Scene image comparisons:
· · · ·

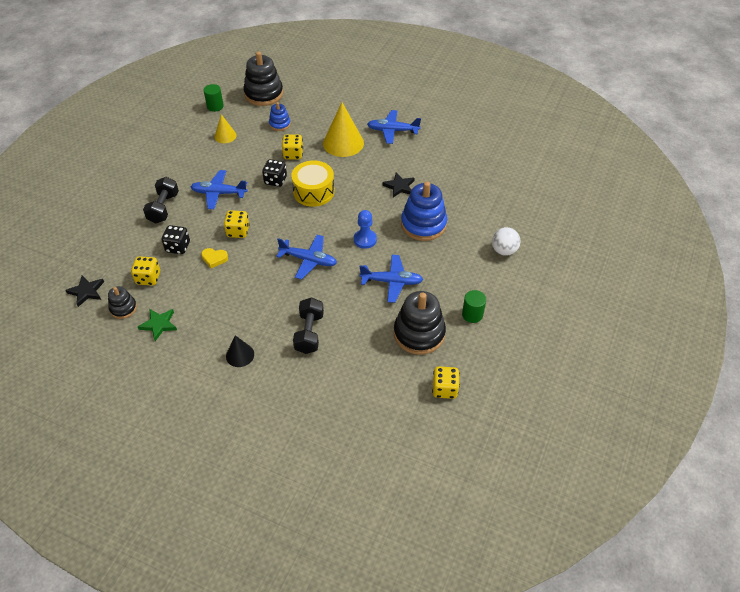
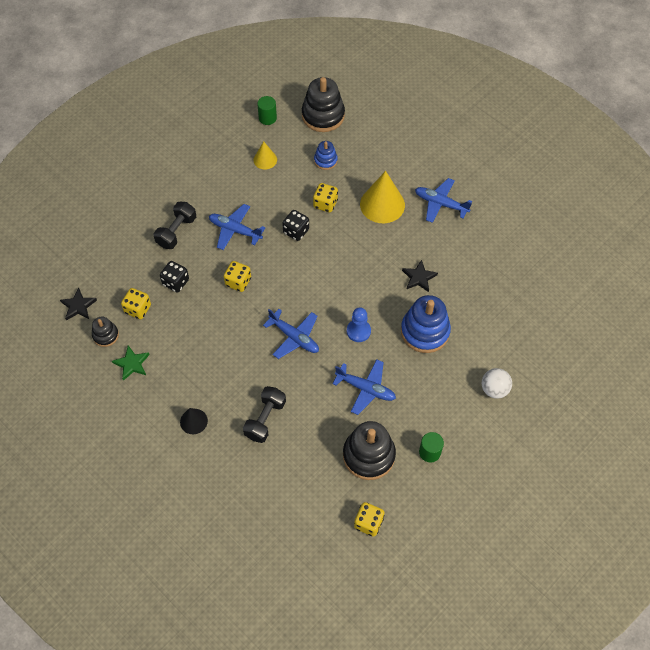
camera: 20 degrees right, 10 degrees up
yellow heart [201,248,228,268] -> none
yellow drum [291,161,335,207] -> none

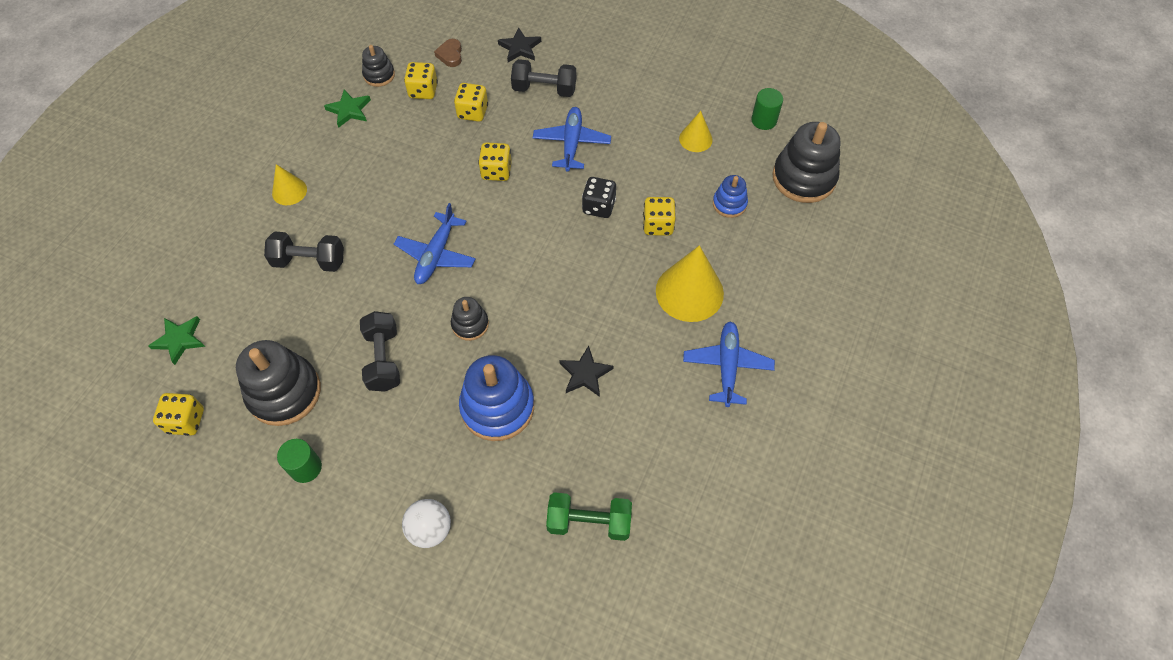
camera: 70 degrees right, 0 degrees up
black star [60,288,97,321] -> black star moved to [498,27,541,62]
black dice [160,261,189,292] -> yellow dice [454,83,488,122]
black cone [180,408,208,434] -> yellow cone [272,164,307,205]
blue plane [333,359,396,415] -> black dumbbell [360,311,400,392]
blue pawn [347,307,371,342] -> black stacking toy [451,297,489,341]
none -> green star [148,316,205,365]
none -> brown heart [434,39,462,67]
none -> green dumbbell [546,492,632,541]

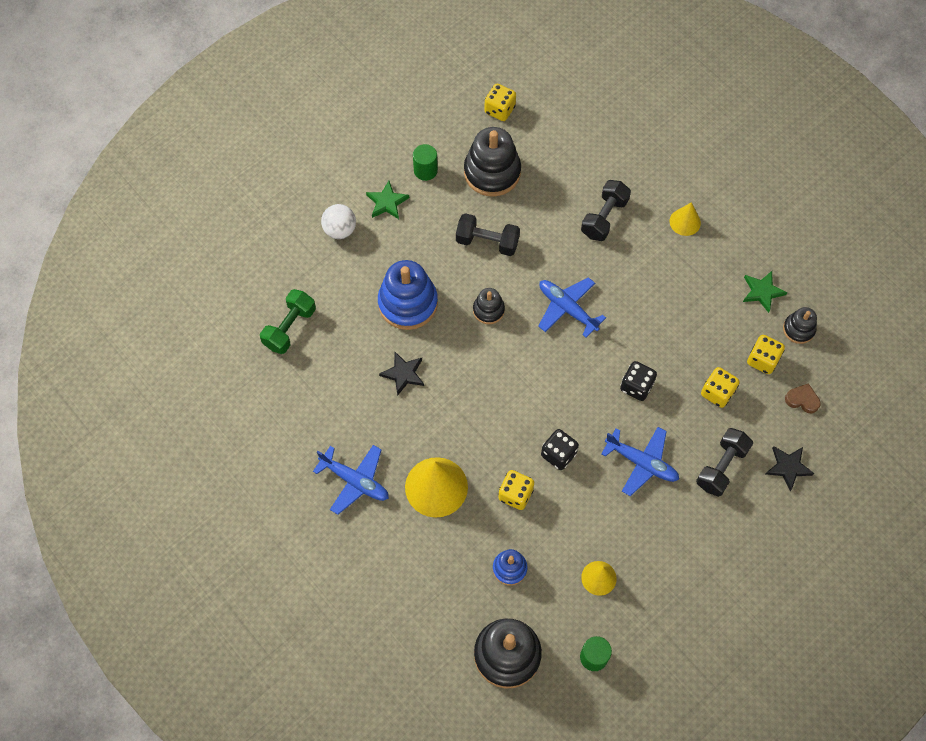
camera: 115 degrees right, 5 degrees up
green star [148,316,205,365] -> green star moved to [366,181,409,219]
yellow dice [478,142,512,181] -> black dice [620,361,657,401]

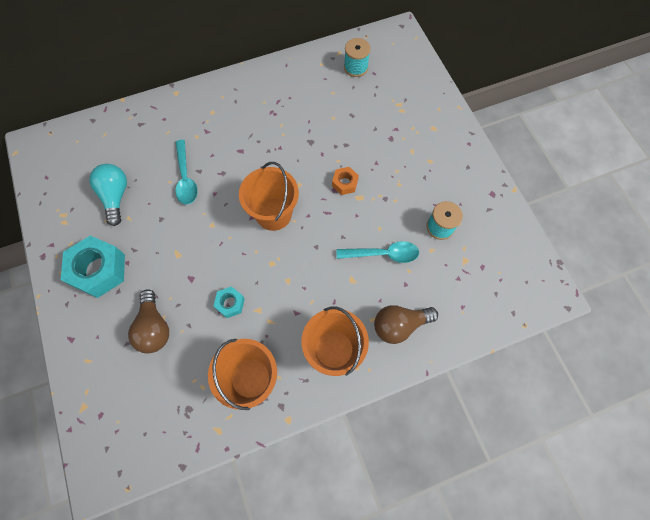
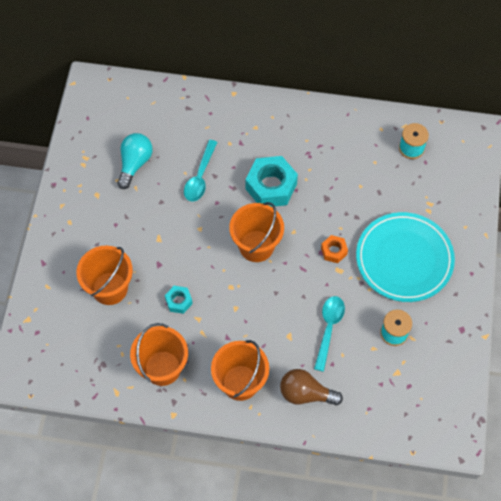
camera: 30 degrees right, 5 degrees down
turquoise nut [61,236,125,298] -> turquoise nut moved to [245,156,298,207]
brown light bulb [128,289,169,353] -> orange bucket [77,246,133,305]
turquoise spoon [337,241,419,263] -> turquoise spoon turned 105 degrees counterclockwise [314,296,345,372]
none -> turquoise plate [356,212,455,302]

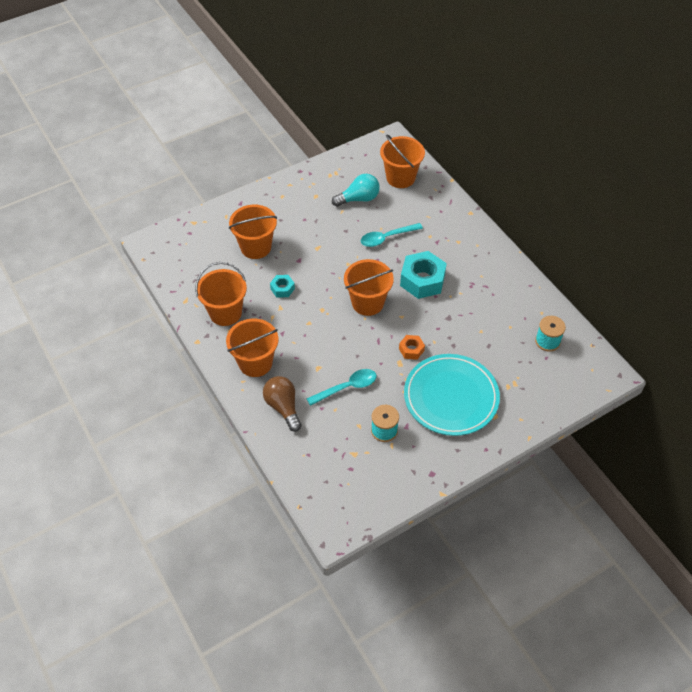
camera: 50 degrees right, 10 degrees down
none -> orange bucket [380,135,425,188]

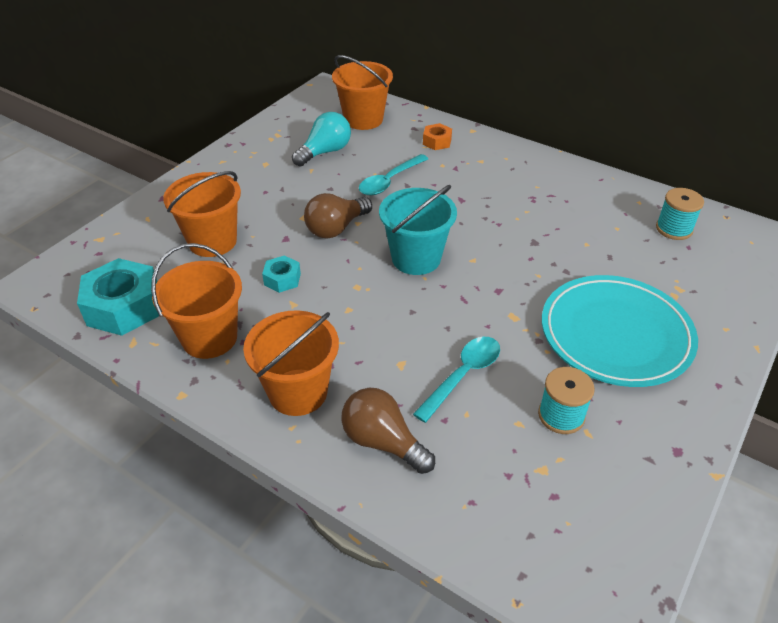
camera: 25 degrees left, 10 degrees down
orange bucket [344,259,394,316] -> turquoise bucket [379,185,457,275]
orange nut [399,335,425,360] -> orange nut moved to [423,123,452,150]
turquoise nut [400,251,447,299] -> turquoise nut moved to [77,258,159,336]
none -> brown light bulb [304,193,372,238]

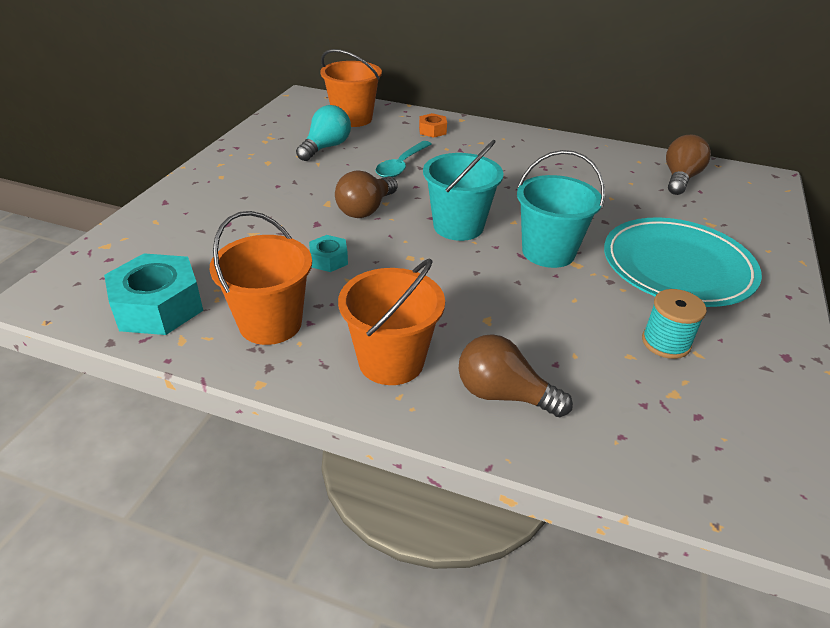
camera: 15 degrees left, 5 degrees down
orange bucket [163,171,241,257] -> none
turquoise spoon [413,337,500,423] -> none
turquoise spool [656,188,704,240] -> brown light bulb [666,134,711,195]
none -> turquoise bucket [517,150,605,268]

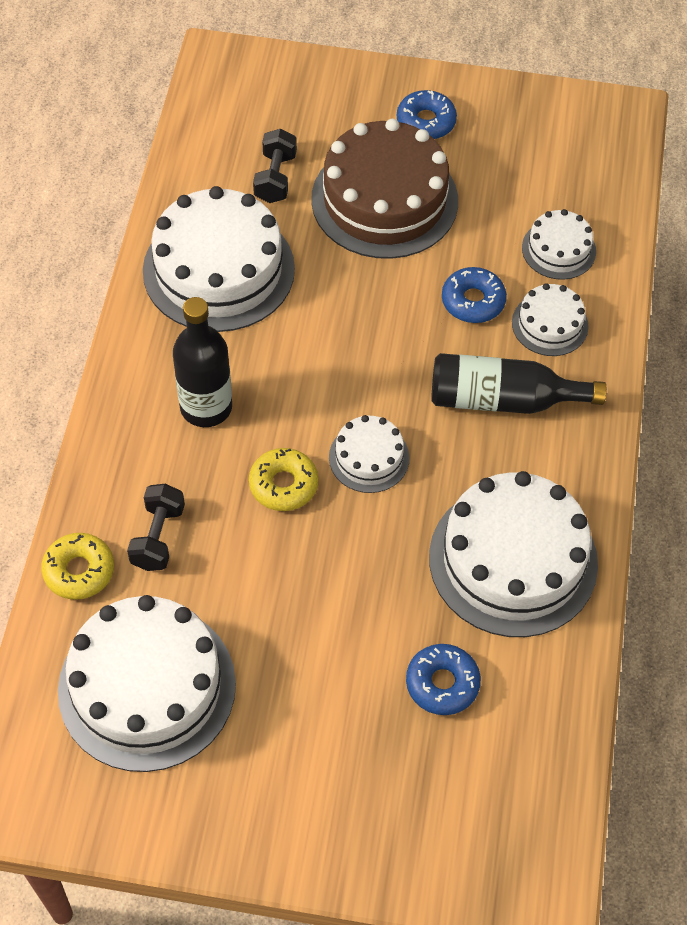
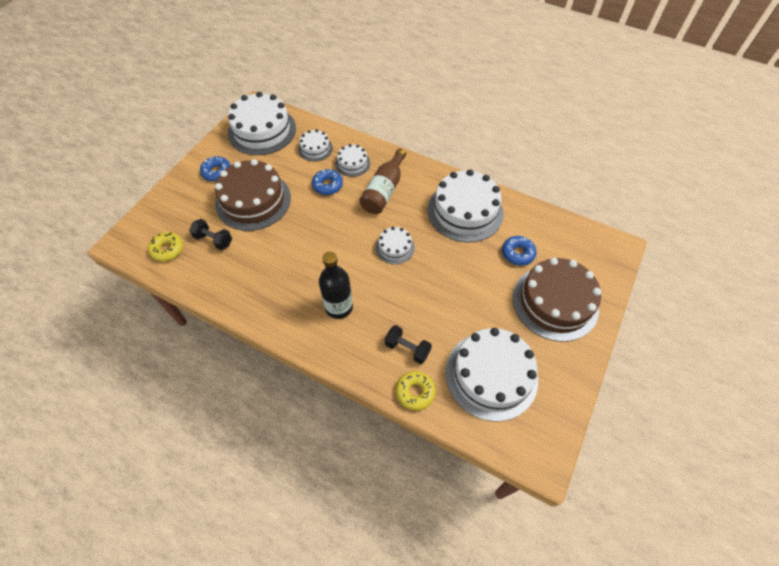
camera: 70 degrees left, 0 degrees up
white cake [143,186,295,332] -> white cake moved to [228,92,296,155]
yellow donut [249,448,318,511] -> yellow donut moved to [148,232,183,261]
black bottle [431,353,606,414] -> brown bottle [360,148,406,214]
none -> brown cake [513,258,601,342]

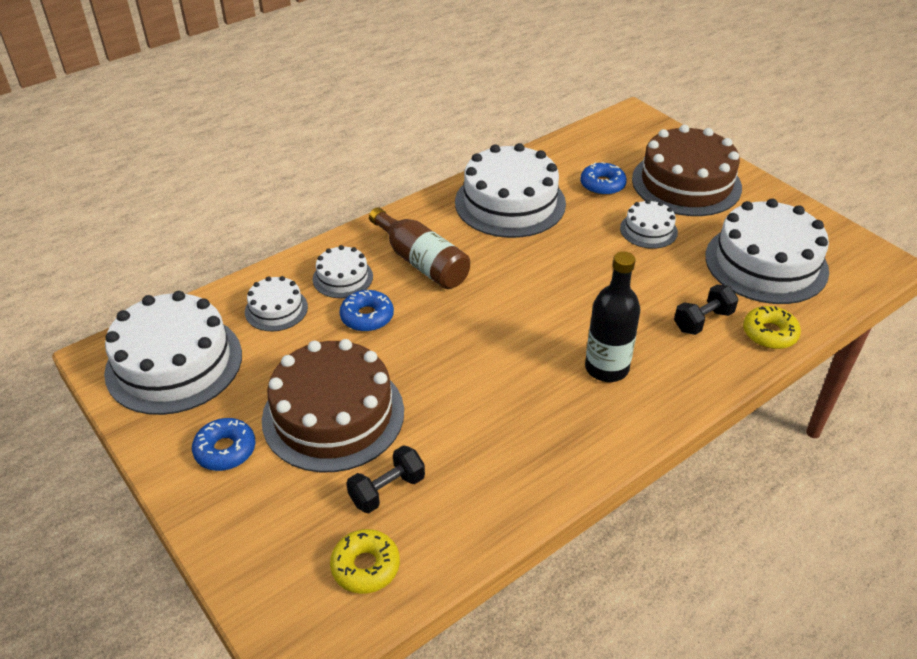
camera: 65 degrees left, 15 degrees down
white cake [375,227,415,264] -> white cake moved to [620,200,678,249]

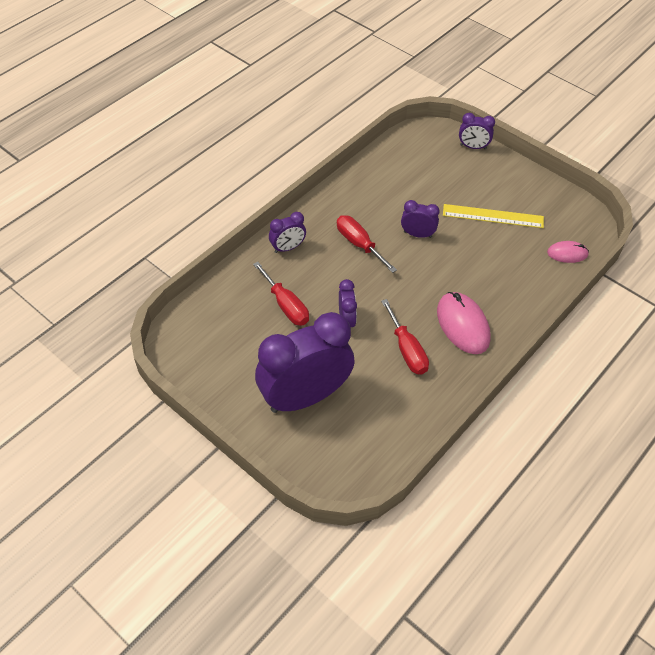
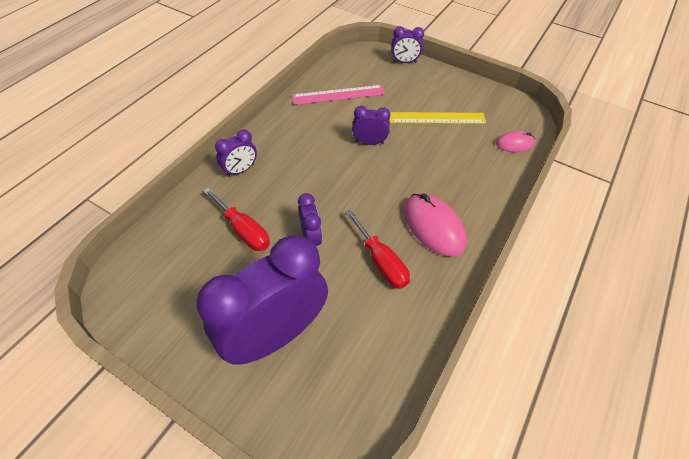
camera: 10 degrees left, 0 degrees up
red screwdriver [337,215,397,273] -> none
none -> pink ruler [292,85,385,105]

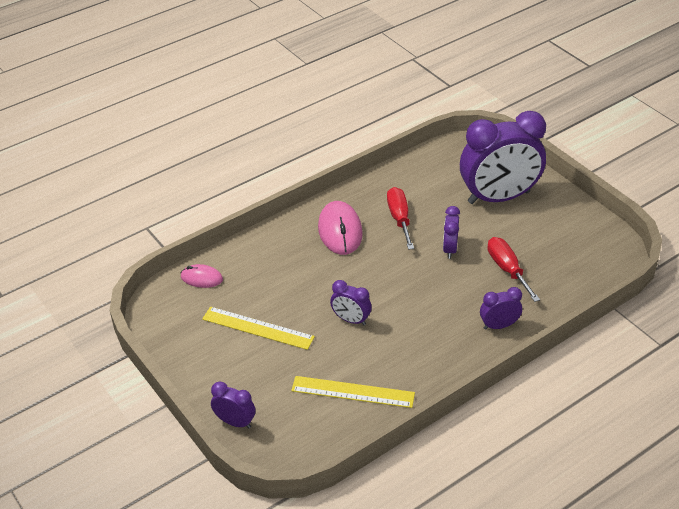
camera: 155 degrees left, 10 degrees down
pink ruler [292,85,385,105] -> yellow ruler [291,376,415,408]

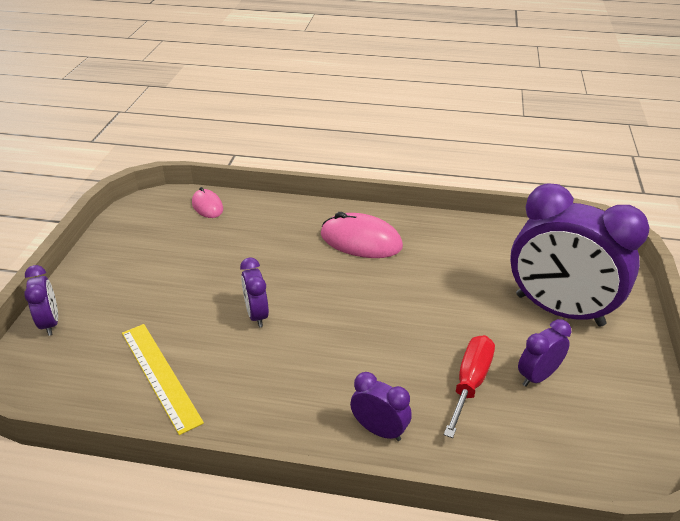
camera: 45 degrees right, 5 degrees down
yellow ruler [202,307,315,350] -> none
pink mouse [318,201,363,255] -> pink mouse turned 75 degrees clockwise [321,212,403,258]
red screwdriver [387,187,414,250] -> none
purple clock [443,206,460,259] -> purple clock moved to [518,319,571,387]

· · · ·

What you return must match the records letter for letter, except that the pictures stay out.

Solution for this problem:
camera: 20 degrees right, 10 degrees up
yellow heart [201,248,228,268] -> none
yellow drum [291,161,335,207] -> none

camera: 70 degrees right, 0 degrees up
black star [60,288,97,321] -> black star moved to [498,27,541,62]
black dice [160,261,189,292] -> yellow dice [454,83,488,122]
black cone [180,408,208,434] -> yellow cone [272,164,307,205]
blue plane [333,359,396,415] -> black dumbbell [360,311,400,392]
blue pawn [347,307,371,342] -> black stacking toy [451,297,489,341]
none -> green star [148,316,205,365]
none -> brown heart [434,39,462,67]
none -> green dumbbell [546,492,632,541]

camera: 115 degrees right, 5 degrees up
green star [148,316,205,365] -> green star moved to [366,181,409,219]
yellow dice [478,142,512,181] -> black dice [620,361,657,401]

camera: 30 degrees right, 5 degrees down
turquoise nut [61,236,125,298] -> turquoise nut moved to [245,156,298,207]
brown light bulb [128,289,169,353] -> orange bucket [77,246,133,305]
turquoise spoon [337,241,419,263] -> turquoise spoon turned 105 degrees counterclockwise [314,296,345,372]
none -> turquoise plate [356,212,455,302]

camera: 50 degrees right, 10 degrees down
none -> orange bucket [380,135,425,188]

camera: 25 degrees left, 10 degrees down
orange bucket [344,259,394,316] -> turquoise bucket [379,185,457,275]
orange nut [399,335,425,360] -> orange nut moved to [423,123,452,150]
turquoise nut [400,251,447,299] -> turquoise nut moved to [77,258,159,336]
none -> brown light bulb [304,193,372,238]

camera: 15 degrees left, 5 degrees down
orange bucket [163,171,241,257] -> none
turquoise spoon [413,337,500,423] -> none
turquoise spool [656,188,704,240] -> brown light bulb [666,134,711,195]
none -> turquoise bucket [517,150,605,268]

camera: 70 degrees left, 0 degrees up
white cake [143,186,295,332] -> white cake moved to [228,92,296,155]
yellow donut [249,448,318,511] -> yellow donut moved to [148,232,183,261]
black bottle [431,353,606,414] -> brown bottle [360,148,406,214]
none -> brown cake [513,258,601,342]

camera: 65 degrees left, 15 degrees down
white cake [375,227,415,264] -> white cake moved to [620,200,678,249]

camera: 10 degrees left, 0 degrees up
red screwdriver [337,215,397,273] -> none
none -> pink ruler [292,85,385,105]

camera: 155 degrees left, 10 degrees down
pink ruler [292,85,385,105] -> yellow ruler [291,376,415,408]

camera: 45 degrees right, 5 degrees down
yellow ruler [202,307,315,350] -> none
pink mouse [318,201,363,255] -> pink mouse turned 75 degrees clockwise [321,212,403,258]
red screwdriver [387,187,414,250] -> none
purple clock [443,206,460,259] -> purple clock moved to [518,319,571,387]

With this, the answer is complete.